▶ _TASK BRIEF_:
Nothing in the entries below may be altered; print them as they stand.

+ + + + + + +

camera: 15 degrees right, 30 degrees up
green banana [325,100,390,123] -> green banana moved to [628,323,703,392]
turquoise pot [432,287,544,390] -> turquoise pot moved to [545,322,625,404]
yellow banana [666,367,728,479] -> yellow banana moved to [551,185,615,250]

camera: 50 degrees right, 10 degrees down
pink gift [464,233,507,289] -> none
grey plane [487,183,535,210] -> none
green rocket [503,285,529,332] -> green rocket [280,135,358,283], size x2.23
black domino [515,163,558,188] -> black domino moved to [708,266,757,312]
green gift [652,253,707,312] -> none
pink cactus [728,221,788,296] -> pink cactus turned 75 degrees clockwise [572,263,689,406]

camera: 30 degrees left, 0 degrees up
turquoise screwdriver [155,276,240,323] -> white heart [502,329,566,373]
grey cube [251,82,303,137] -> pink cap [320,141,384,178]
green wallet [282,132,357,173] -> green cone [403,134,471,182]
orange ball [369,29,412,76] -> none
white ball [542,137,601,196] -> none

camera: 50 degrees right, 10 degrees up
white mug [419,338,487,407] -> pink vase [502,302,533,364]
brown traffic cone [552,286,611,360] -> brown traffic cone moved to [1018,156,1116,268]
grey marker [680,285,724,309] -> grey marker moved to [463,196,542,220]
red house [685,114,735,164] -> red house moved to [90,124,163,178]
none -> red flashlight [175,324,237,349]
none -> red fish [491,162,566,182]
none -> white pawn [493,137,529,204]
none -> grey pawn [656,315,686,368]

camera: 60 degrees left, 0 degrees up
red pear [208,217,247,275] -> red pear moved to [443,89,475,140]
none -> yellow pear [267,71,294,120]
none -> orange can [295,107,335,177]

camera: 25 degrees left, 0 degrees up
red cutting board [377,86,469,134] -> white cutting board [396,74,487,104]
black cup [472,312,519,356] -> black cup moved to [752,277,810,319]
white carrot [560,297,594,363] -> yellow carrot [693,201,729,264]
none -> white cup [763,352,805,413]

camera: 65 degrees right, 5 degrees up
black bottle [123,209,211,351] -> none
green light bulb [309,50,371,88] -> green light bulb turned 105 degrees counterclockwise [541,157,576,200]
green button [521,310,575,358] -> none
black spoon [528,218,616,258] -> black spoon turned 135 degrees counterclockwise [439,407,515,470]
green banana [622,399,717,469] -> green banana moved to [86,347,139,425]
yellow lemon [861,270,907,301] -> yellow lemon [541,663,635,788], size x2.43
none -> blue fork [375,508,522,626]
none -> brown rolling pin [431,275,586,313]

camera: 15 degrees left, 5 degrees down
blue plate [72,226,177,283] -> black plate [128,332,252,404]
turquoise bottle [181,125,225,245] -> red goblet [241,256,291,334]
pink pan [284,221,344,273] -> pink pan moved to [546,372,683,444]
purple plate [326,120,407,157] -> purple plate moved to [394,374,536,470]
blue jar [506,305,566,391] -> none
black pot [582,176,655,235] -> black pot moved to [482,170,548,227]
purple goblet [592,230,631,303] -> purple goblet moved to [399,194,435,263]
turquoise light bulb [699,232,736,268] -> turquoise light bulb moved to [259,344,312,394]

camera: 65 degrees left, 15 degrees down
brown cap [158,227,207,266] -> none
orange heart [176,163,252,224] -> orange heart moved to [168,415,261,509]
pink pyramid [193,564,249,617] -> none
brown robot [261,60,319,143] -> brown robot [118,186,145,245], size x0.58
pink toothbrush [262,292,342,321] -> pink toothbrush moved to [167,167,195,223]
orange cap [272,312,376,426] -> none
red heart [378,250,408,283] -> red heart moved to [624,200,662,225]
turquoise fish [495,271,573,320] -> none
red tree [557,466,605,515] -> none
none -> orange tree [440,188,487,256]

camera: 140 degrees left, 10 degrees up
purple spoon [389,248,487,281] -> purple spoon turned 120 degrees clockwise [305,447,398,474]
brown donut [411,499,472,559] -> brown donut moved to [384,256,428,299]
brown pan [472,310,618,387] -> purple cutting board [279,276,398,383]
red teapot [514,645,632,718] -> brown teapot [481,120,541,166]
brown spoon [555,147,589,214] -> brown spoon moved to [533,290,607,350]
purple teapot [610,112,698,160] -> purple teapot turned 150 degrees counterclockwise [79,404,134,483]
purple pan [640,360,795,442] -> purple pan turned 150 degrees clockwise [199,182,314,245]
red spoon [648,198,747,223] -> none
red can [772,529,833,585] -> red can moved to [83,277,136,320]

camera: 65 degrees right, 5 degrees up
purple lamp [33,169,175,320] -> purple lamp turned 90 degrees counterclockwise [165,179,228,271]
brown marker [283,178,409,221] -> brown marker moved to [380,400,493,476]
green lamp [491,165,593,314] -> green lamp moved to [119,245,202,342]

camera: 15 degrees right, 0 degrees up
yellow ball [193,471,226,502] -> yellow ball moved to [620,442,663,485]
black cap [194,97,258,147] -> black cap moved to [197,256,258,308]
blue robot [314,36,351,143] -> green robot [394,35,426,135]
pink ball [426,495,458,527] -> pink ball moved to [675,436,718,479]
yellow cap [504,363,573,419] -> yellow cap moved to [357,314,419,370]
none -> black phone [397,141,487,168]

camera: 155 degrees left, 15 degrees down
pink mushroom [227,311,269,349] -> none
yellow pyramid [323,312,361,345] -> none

+ + + + + + +

▶ _TASK SOLUTION_:
camera: 15 degrees right, 30 degrees up
green banana [325,100,390,123] -> green banana moved to [628,323,703,392]
turquoise pot [432,287,544,390] -> turquoise pot moved to [545,322,625,404]
yellow banana [666,367,728,479] -> yellow banana moved to [551,185,615,250]

camera: 50 degrees right, 10 degrees down
pink gift [464,233,507,289] -> none
grey plane [487,183,535,210] -> none
green rocket [503,285,529,332] -> green rocket [280,135,358,283], size x2.23
black domino [515,163,558,188] -> black domino moved to [708,266,757,312]
green gift [652,253,707,312] -> none
pink cactus [728,221,788,296] -> pink cactus turned 75 degrees clockwise [572,263,689,406]

camera: 30 degrees left, 0 degrees up
turquoise screwdriver [155,276,240,323] -> white heart [502,329,566,373]
grey cube [251,82,303,137] -> pink cap [320,141,384,178]
green wallet [282,132,357,173] -> green cone [403,134,471,182]
orange ball [369,29,412,76] -> none
white ball [542,137,601,196] -> none

camera: 50 degrees right, 10 degrees up
white mug [419,338,487,407] -> pink vase [502,302,533,364]
brown traffic cone [552,286,611,360] -> brown traffic cone moved to [1018,156,1116,268]
grey marker [680,285,724,309] -> grey marker moved to [463,196,542,220]
red house [685,114,735,164] -> red house moved to [90,124,163,178]
none -> red flashlight [175,324,237,349]
none -> red fish [491,162,566,182]
none -> white pawn [493,137,529,204]
none -> grey pawn [656,315,686,368]

camera: 60 degrees left, 0 degrees up
red pear [208,217,247,275] -> red pear moved to [443,89,475,140]
none -> yellow pear [267,71,294,120]
none -> orange can [295,107,335,177]

camera: 25 degrees left, 0 degrees up
red cutting board [377,86,469,134] -> white cutting board [396,74,487,104]
black cup [472,312,519,356] -> black cup moved to [752,277,810,319]
white carrot [560,297,594,363] -> yellow carrot [693,201,729,264]
none -> white cup [763,352,805,413]

camera: 65 degrees right, 5 degrees up
black bottle [123,209,211,351] -> none
green light bulb [309,50,371,88] -> green light bulb turned 105 degrees counterclockwise [541,157,576,200]
green button [521,310,575,358] -> none
black spoon [528,218,616,258] -> black spoon turned 135 degrees counterclockwise [439,407,515,470]
green banana [622,399,717,469] -> green banana moved to [86,347,139,425]
yellow lemon [861,270,907,301] -> yellow lemon [541,663,635,788], size x2.43
none -> blue fork [375,508,522,626]
none -> brown rolling pin [431,275,586,313]

camera: 15 degrees left, 5 degrees down
blue plate [72,226,177,283] -> black plate [128,332,252,404]
turquoise bottle [181,125,225,245] -> red goblet [241,256,291,334]
pink pan [284,221,344,273] -> pink pan moved to [546,372,683,444]
purple plate [326,120,407,157] -> purple plate moved to [394,374,536,470]
blue jar [506,305,566,391] -> none
black pot [582,176,655,235] -> black pot moved to [482,170,548,227]
purple goblet [592,230,631,303] -> purple goblet moved to [399,194,435,263]
turquoise light bulb [699,232,736,268] -> turquoise light bulb moved to [259,344,312,394]

camera: 65 degrees left, 15 degrees down
brown cap [158,227,207,266] -> none
orange heart [176,163,252,224] -> orange heart moved to [168,415,261,509]
pink pyramid [193,564,249,617] -> none
brown robot [261,60,319,143] -> brown robot [118,186,145,245], size x0.58
pink toothbrush [262,292,342,321] -> pink toothbrush moved to [167,167,195,223]
orange cap [272,312,376,426] -> none
red heart [378,250,408,283] -> red heart moved to [624,200,662,225]
turquoise fish [495,271,573,320] -> none
red tree [557,466,605,515] -> none
none -> orange tree [440,188,487,256]

camera: 140 degrees left, 10 degrees up
purple spoon [389,248,487,281] -> purple spoon turned 120 degrees clockwise [305,447,398,474]
brown donut [411,499,472,559] -> brown donut moved to [384,256,428,299]
brown pan [472,310,618,387] -> purple cutting board [279,276,398,383]
red teapot [514,645,632,718] -> brown teapot [481,120,541,166]
brown spoon [555,147,589,214] -> brown spoon moved to [533,290,607,350]
purple teapot [610,112,698,160] -> purple teapot turned 150 degrees counterclockwise [79,404,134,483]
purple pan [640,360,795,442] -> purple pan turned 150 degrees clockwise [199,182,314,245]
red spoon [648,198,747,223] -> none
red can [772,529,833,585] -> red can moved to [83,277,136,320]

camera: 65 degrees right, 5 degrees up
purple lamp [33,169,175,320] -> purple lamp turned 90 degrees counterclockwise [165,179,228,271]
brown marker [283,178,409,221] -> brown marker moved to [380,400,493,476]
green lamp [491,165,593,314] -> green lamp moved to [119,245,202,342]

camera: 15 degrees right, 0 degrees up
yellow ball [193,471,226,502] -> yellow ball moved to [620,442,663,485]
black cap [194,97,258,147] -> black cap moved to [197,256,258,308]
blue robot [314,36,351,143] -> green robot [394,35,426,135]
pink ball [426,495,458,527] -> pink ball moved to [675,436,718,479]
yellow cap [504,363,573,419] -> yellow cap moved to [357,314,419,370]
none -> black phone [397,141,487,168]

camera: 155 degrees left, 15 degrees down
pink mushroom [227,311,269,349] -> none
yellow pyramid [323,312,361,345] -> none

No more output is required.